* _EXERCISE DESCRIPTION_: Exactly the lines from the one with "(rose) (no. 3 from left)" to the end of the entries should appear in your answer, retyped word for word.
::: DATA EXCERPTS
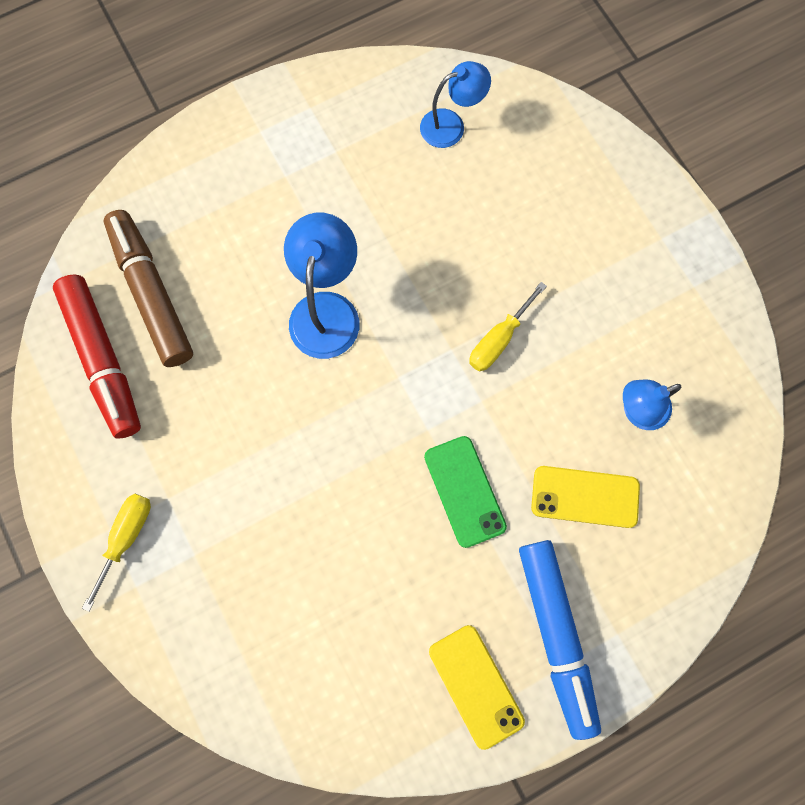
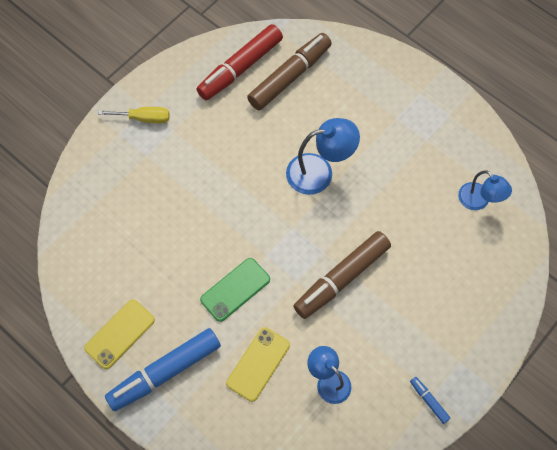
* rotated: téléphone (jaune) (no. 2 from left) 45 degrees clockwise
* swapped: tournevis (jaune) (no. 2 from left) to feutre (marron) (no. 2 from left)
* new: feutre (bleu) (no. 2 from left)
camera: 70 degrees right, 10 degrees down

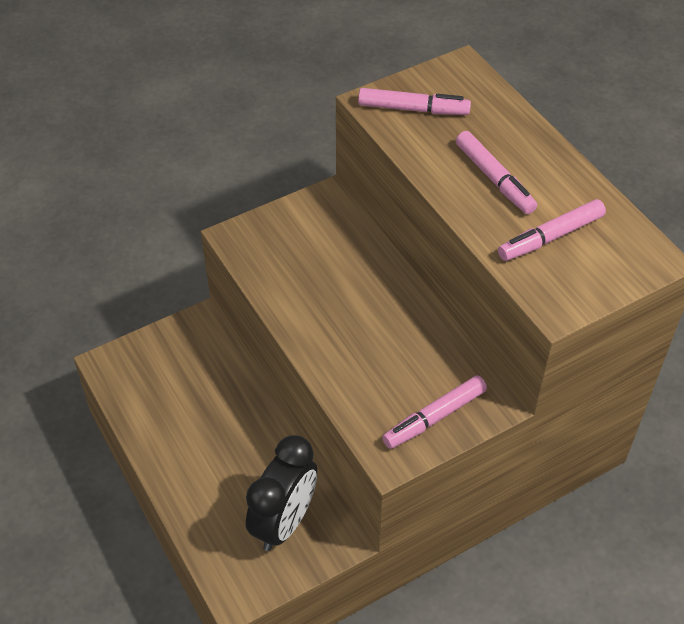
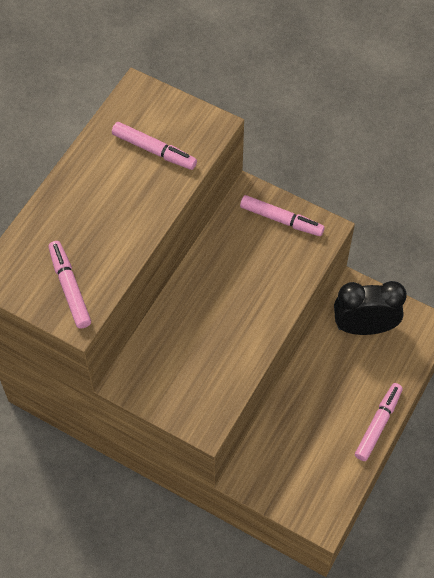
* shifted: feutre (rose) (no. 3 from left in the first image) to feutre (rose) (no. 4 from left)
camera: 120 degrees left, 10 degrees up

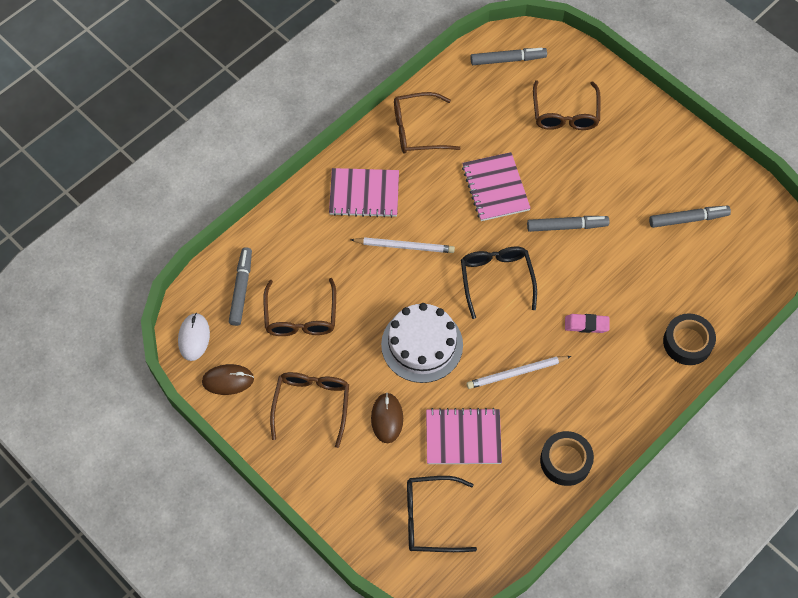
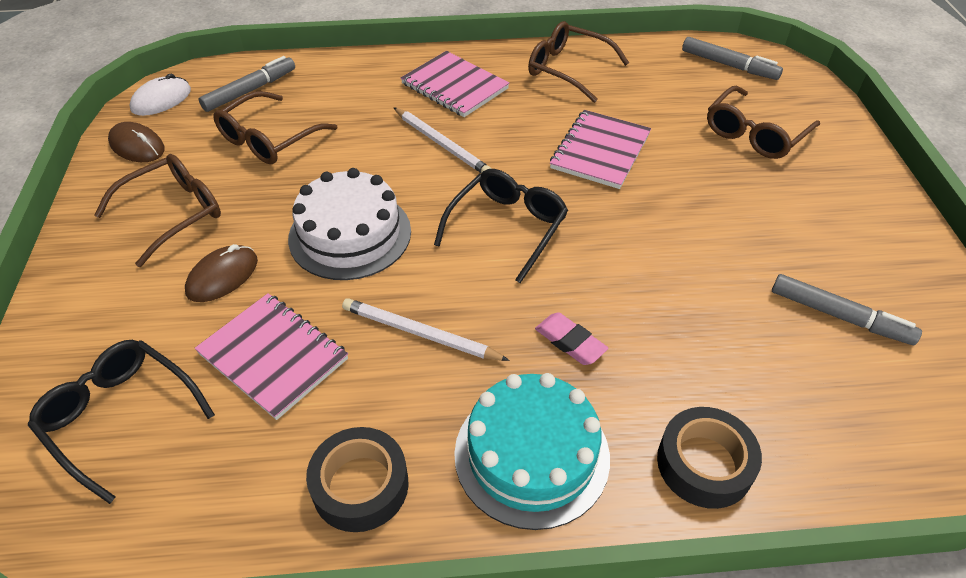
* new: gâteau (turquoise)
* gone: feutre (gris) (no. 3 from left)
camera: 40 degrees right, 15 degrees down

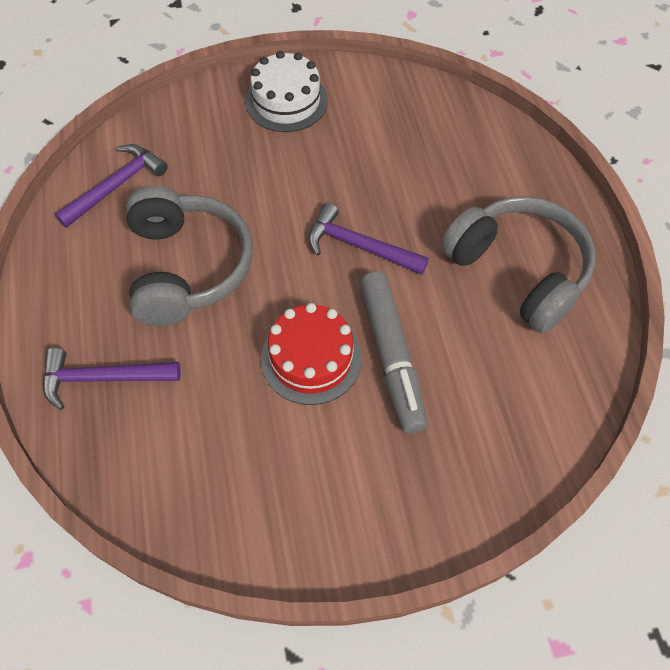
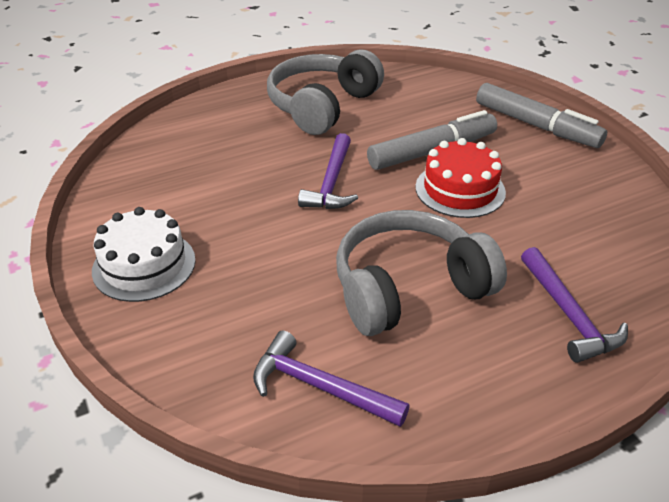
* new: feutre (gris) (no. 2 from left)
camera: 105 degrees left, 20 degrees down

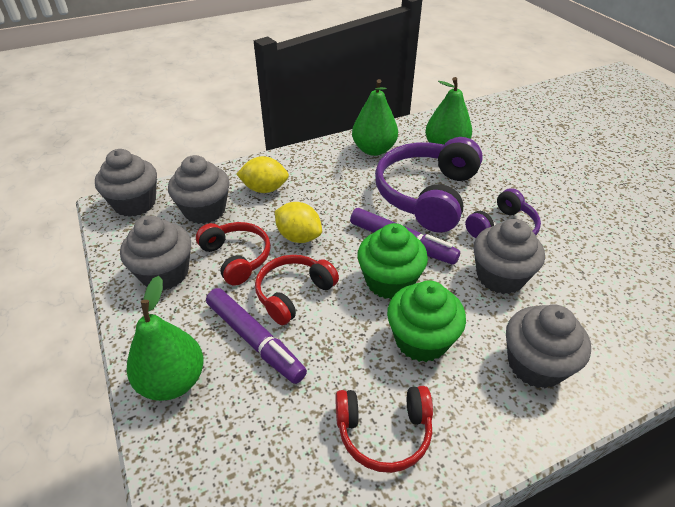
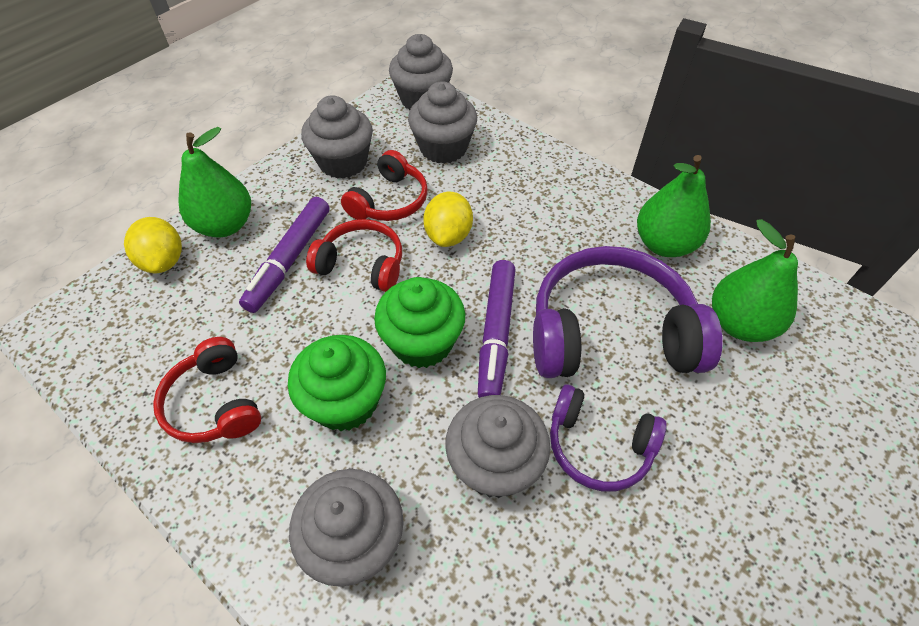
* shifted: citron (jaune) (no. 1 from left)
camera: 65 degrees right, 10 degrees up

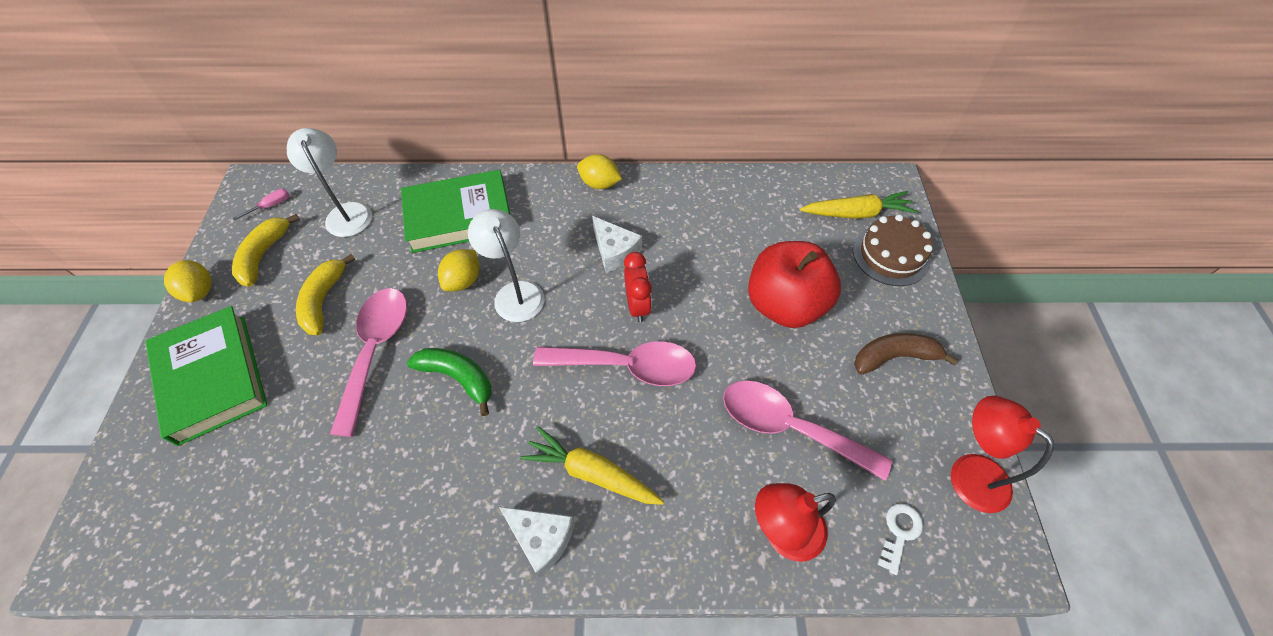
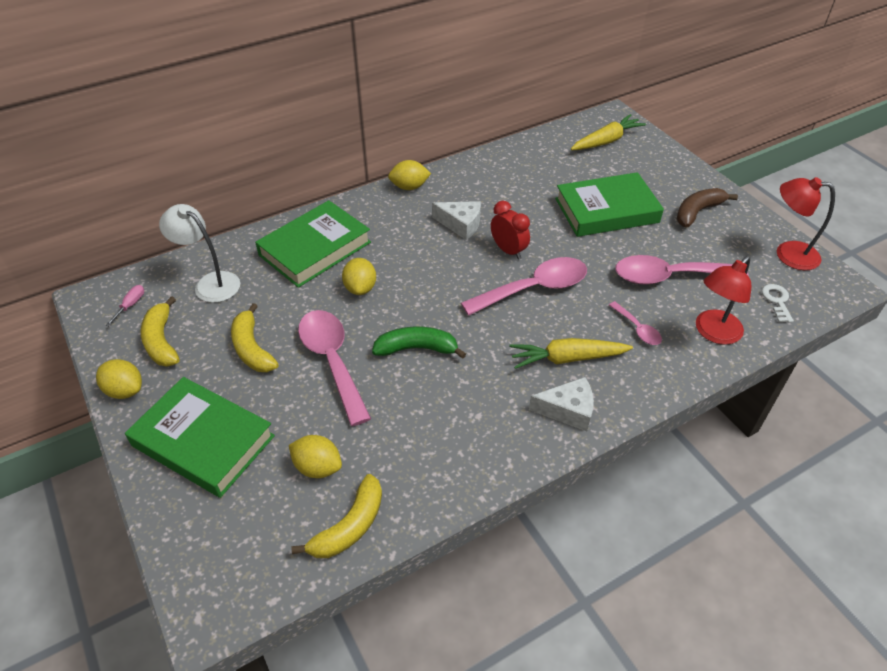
* new: citron (jaune) (no. 2 from left)
* new: banane (jaune) (no. 3 from left)
* swapped: pomme (rouge) to livre (vert) (no. 3 from left)
* new: cuillère (rose) (no. 3 from left)
* gone: lampe (blanc) (no. 2 from left)
* gone: gâteau (marron)
camera: 30 degrees left, 10 degrees down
::::::
* _REPLY_:
* new: cuillère (rose) (no. 3 from left)
* gone: lampe (blanc) (no. 2 from left)
* gone: gâteau (marron)
camera: 30 degrees left, 10 degrees down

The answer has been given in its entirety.